Dataset items:
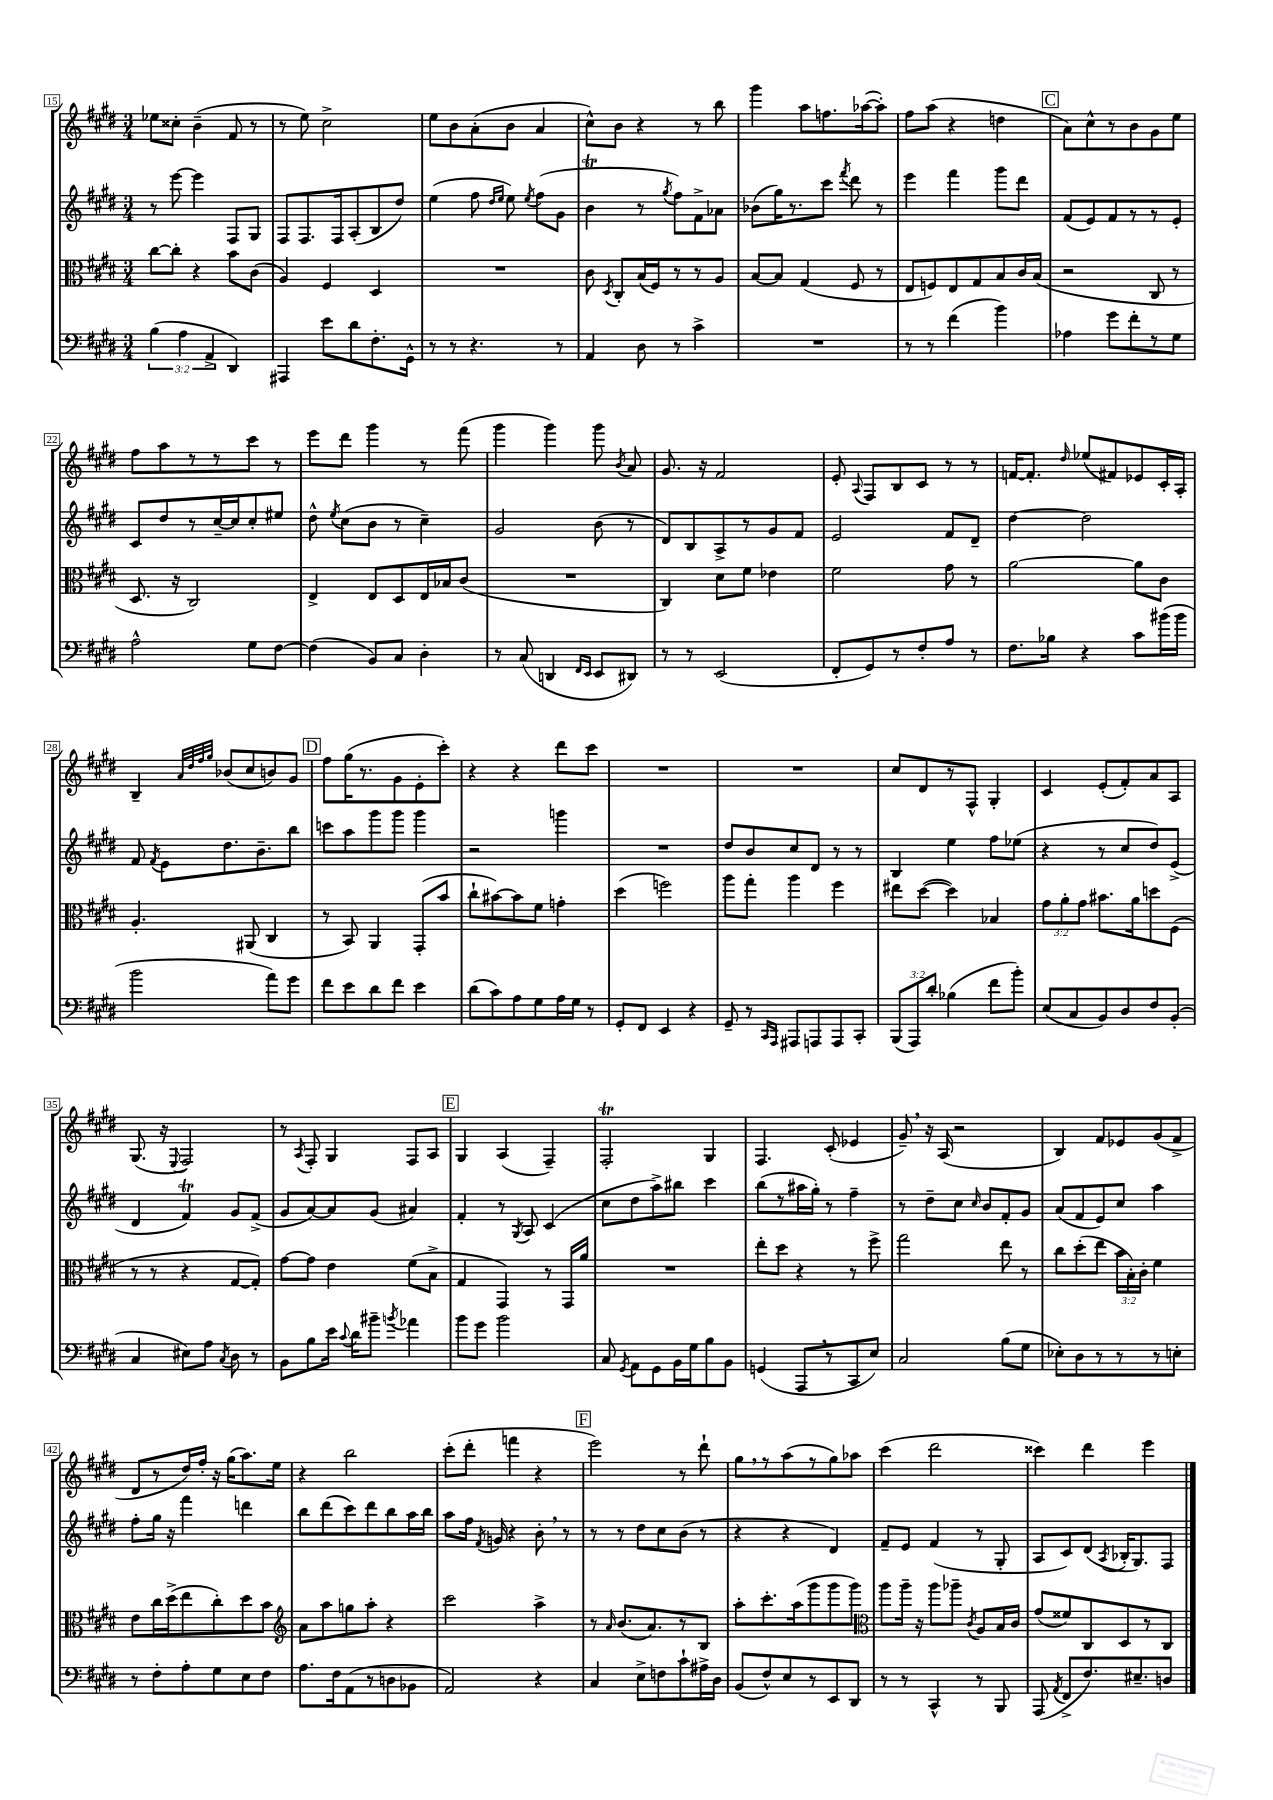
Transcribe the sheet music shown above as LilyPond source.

<<
\new StaffGroup <<
\new Staff = "s0" {
    \clef treble \key e \major \numericTimeSignature \time 3/4
    \autoBeamOff ees''8[ cisis''8]-. b'4--( fis'8 r8 |
    r8 e''8) cis''2-> |
    e''8[ b'8 a'8-.( b'8] a'4 |
    cis''8[-^) b'8] r4 r8 b''8 |
    gis'''4 a''8[ f''8. aes''16~( aes''8]-.) |
    fis''8[ a''8]( r4 d''4 |
    \mark \markup { \box "C" } a'8[) cis''8-^ r8 b'8 gis'8 e''8] |
    fis''8[ a''8 r8 r8 cis'''8] r8 |
    e'''8[ dis'''8] gis'''4 r8 fis'''8( |
    gis'''4 gis'''4) gis'''8 \acciaccatura { b'8 } a'8 |
    gis'8. r16 fis'2 |
    e'8-. \appoggiatura { a8 } fis8[ b8 cis'8] r8 r8 |
    f'16[~ f'8.]-. \grace { dis''16 } ees''8[( fis'8) ees'8 cis'16-. a16]-. |
    b4-- \grace { a'32[ dis''32 fis''32 gis''32] } bes'8[( cis''8 b'8) gis'8] |
    \mark \markup { \box "D" } fis''8[ gis''16( r8. gis'8 e'8-. cis'''8]-.) |
    r4 r4 dis'''8[ cis'''8] |
    R2. |
    R2. |
    cis''8[ dis'8 r8 fis8]-^ gis4-. |
    cis'4 e'8[-.( fis'8-.) a'8 a8] |
    gis8.( r16 \appoggiatura { e8 } fis2) |
    r8 \acciaccatura { a8 } fis8-. gis4 fis8[ a8] |
    \mark \markup { \box "E" } gis4 a4( fis4--) |
    fis2-.\trill gis4 |
    fis4. cis'8-.( ees'4 |
    gis'8--) \breathe r16 a16( r2 |
    b4) fis'8[ ees'8 gis'8( fis'8]-> |
    dis'8[ r8 dis''16) fis''16]-. r16 gis''16[( a''8.) e''16] |
    r4 b''2 |
    cis'''8[-.( dis'''8]-. f'''4 r4 |
    \mark \markup { \box "F" } e'''2) r8 dis'''8-! |
    gis''8[ \breathe r8 a''8( r8 gis''8) aes''8] |
    cis'''4( dis'''2 |
    cisis'''4) dis'''4 e'''4 \bar "|." |
}
\new Staff = "s1" {
    \clef treble \key e \major \numericTimeSignature \time 3/4
    \autoBeamOff r8 e'''8~ e'''4 fis8[ gis8] |
    fis8[ fis8. fis16 a8-.( b8 dis''8]) |
    e''4( fis''8 \grace { dis''16[ e''16] } e''8) \acciaccatura { e''8 } fis''8[( gis'8] |
    b'4\trill r8 \acciaccatura { gis''8 } fis''8[) fis'8-> aes'8] |
    bes'8[( gis''16) r8. cis'''8] \acciaccatura { fis'''8 } dis'''8 r8 |
    e'''4 fis'''4 gis'''8[ dis'''8] |
    \mark \markup { \box "C" } fis'8[( e'8) fis'8 r8 r8 e'8]-. |
    cis'8[ dis''8 r8 cis''16~-- cis''16 cis''8-. eis''8] |
    dis''8-^ \acciaccatura { e''8 } cis''8[( b'8] r8 cis''4--) |
    gis'2 b'8( r8 |
    dis'8[) b8 a8-> r8 gis'8 fis'8] |
    e'2 fis'8[ dis'8]-- |
    dis''4~ dis''2 |
    fis'8 \acciaccatura { fis'8 } e'8[ dis''8. b'8.-- b''8] |
    \mark \markup { \box "D" } c'''8[ a''8 gis'''8 gis'''8] gis'''4 |
    r2 g'''4 |
    R2. |
    dis''8[ b'8 cis''8 dis'8] r8 r8 |
    b4 e''4 fis''8[ ees''8]( |
    r4 r8 cis''8[ dis''8) e'8]->( |
    dis'4 fis'4\trill) gis'8[ fis'8]->( |
    gis'8[ a'8~) a'8 gis'8]( ais'4) |
    \mark \markup { \box "E" } fis'4-. r8 \acciaccatura { gis8 } a8 cis'4( |
    cis''8[ dis''8 a''8->) bis''8] cis'''4 |
    b''8[( r8 ais''16 gis''16]-.) r8 fis''4-- |
    r8 dis''8[-- cis''8] \grace { cis''16 } b'8[ fis'8-. gis'8] |
    a'8[( fis'8 e'8) cis''8] a''4 |
    fis''8[-. gis''16] r16 fis'''4 d'''4 |
    b''8[ dis'''8( cis'''8) dis'''8 b''8 a''16 b''16] |
    a''8[ fis''16] \acciaccatura { fis'8 } g'16 r4 b'8-. \breathe r8 |
    \mark \markup { \box "F" } r8 r8 dis''8[ cis''8 b'8]( r8 |
    r4 r4 dis'4) |
    fis'8[-- e'8] fis'4( r8 gis8-. |
    a8[ cis'8) dis'8]( \acciaccatura { a8 } bes16[-. gis8.) fis8] \bar "|." |
}
\new Staff = "s2" {
    \clef alto \key e \major \numericTimeSignature \time 3/4 \override Staff.TupletNumber.text = #tuplet-number::calc-fraction-text
    \autoBeamOff cis''8[~ cis''8]-. r4 b'8[ cis'8]( |
    a4) fis4 dis4 |
    R2. |
    cis'8 \acciaccatura { dis8 } cis8[-. b16( fis16) r8 r8 a8] |
    b8[~ b8] gis4( fis8 r8 |
    e8[ f8) e8 gis8 b8 cis'16 b16]( |
    \mark \markup { \box "C" } r2 cis8 r8 |
    dis8. r16 cis2) |
    e4-> e8[ dis8 e16 bes16 cis'8]( |
    R2. |
    cis4) dis'8[ fis'8] ees'4 |
    fis'2 gis'8 r8 |
    a'2~ a'8[ cis'8] |
    a4.-. ais,8( cis4 |
    \mark \markup { \box "D" } r8 b,8) a,4 gis,8[-.( b'8] |
    cis''8[-! bis'8~) bis'8 fis'8] g'4-. |
    dis''4( f''2) |
    a''8[ gis''8]-. a''4 fis''4 |
    eis''8[ dis''8]~( dis''4) bes4 |
    \tuplet 3/2 { gis'8[ a'8-. gis'8] } bis'8.[ a'16 d''8 fis8]( |
    r8 r8 r4 gis8[~ gis8]-.) |
    gis'8[~ gis'8] e'4 fis'8[( b8]-> |
    \mark \markup { \box "E" } gis4 gis,4) r8 gis,16[ a'16] |
    R2. |
    e''8[-. dis''8] r4 r8 fis''8-> |
    gis''2 e''8 r8 |
    cis''8[ dis''8-.( e''8] \tuplet 3/2 { b'16[ b16-.) cis'16]-. } fis'4 |
    e'8[ cis''16 dis''16->( e''8 cis''8-.) dis''8 b'8] |
    \clef treble a'8[ a''8 g''8 a''8]-. r4 |
    cis'''2 a''4-> |
    \mark \markup { \box "F" } r8 \grace { a'16 } b'8.[( a'8.) r8 b8] |
    a''8[-. cis'''8.-. a''16( gis'''8 gis'''8 gis'''8]) |
    \clef alto a''8[ a''16]-- r16 a''8[ aes''8]-- \acciaccatura { cis'8 } a8[ b16 cis'16] |
    gis'8[( fisis'8) cis8 dis8 r8 cis8] \bar "|." |
}
\new Staff = "s3" {
    \clef bass \key e \major \numericTimeSignature \time 3/4 \override Staff.TupletNumber.text = #tuplet-number::calc-fraction-text
    \autoBeamOff \tuplet 3/2 { b4( a4 a,4-> } dis,4) |
    ais,,4 e'8[ dis'8 fis8.-. gis,16]-^ |
    r8 r8 r4. r8 |
    a,4 dis8 r8 cis'4-> |
    R2. |
    r8 r8 fis'4( b'4) |
    \mark \markup { \box "C" } aes4 gis'8[ fis'8-. r8 gis8] |
    a2-^ gis8[ fis8]~ |
    fis4( b,8[) cis8] dis4-. |
    r8 cis8( d,4 \grace { fis,16[ e,16] } e,8[ dis,8]) |
    r8 r8 e,2( |
    fis,8[-. gis,8) r8 fis8-. a8] r8 |
    fis8.[ bes16] r4 cis'8[ bis'16( bis'16] |
    b'2 a'8[) gis'8] |
    \mark \markup { \box "D" } fis'8[ e'8 dis'8 fis'8] e'4 |
    dis'8[( cis'8) a8 gis8 a16 gis16] r8 |
    gis,8[-. fis,8] e,4 r4 |
    gis,8-- r8 \grace { cis,16[ a,,16] } ais,,8[ a,,8 a,,8 cis,8]-. |
    \tuplet 3/2 { b,,8[( a,,8) dis'8]-. } bes4( fis'8[ b'8]-.) |
    e8[( cis8 b,8) dis8 fis8 b,8]-.( |
    cis4 eis8[) a8] \acciaccatura { cis8 } dis8 r8 |
    b,8[ b8 e'16] \appoggiatura { cis'8 } dis'16[ bis'8]-- \acciaccatura { b'8 } aes'4 |
    \mark \markup { \box "E" } b'8[ gis'8] b'2 |
    cis8 \acciaccatura { gis,8 } a,8[ gis,8 b,16 gis16 b8 b,8] |
    g,4( a,,8[ \breathe r8 cis,8 e8]) |
    cis2 b8[( gis8] |
    ees8[-.) dis8 r8 r8 r8 e8]-. |
    r8 fis8[-. a8-. gis8 e8 fis8] |
    a8.[ fis16 a,8( r8 d8 bes,8] |
    a,2) r4 |
    \mark \markup { \box "F" } cis4 e8[-> f8 cis'8-! ais16-> dis16] |
    b,8[( fis8-^) e8 r8 e,8 dis,8] |
    r8 r8 cis,4-^ r8 b,,8 |
    a,,8( \acciaccatura { a,8 } fis,8[-> fis8.) eis8.-- d8] \bar "|." |
}
>>
>>
\layout { \context { \Score currentBarNumber = #15 \override BarNumber.stencil = #(make-stencil-boxer 0.1 0.3 ly:text-interface::print) } }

**Exercise description:** Please state how many lines of the material contain the string "clef", with case counting, and give only that number.

**Solution for this task:** 6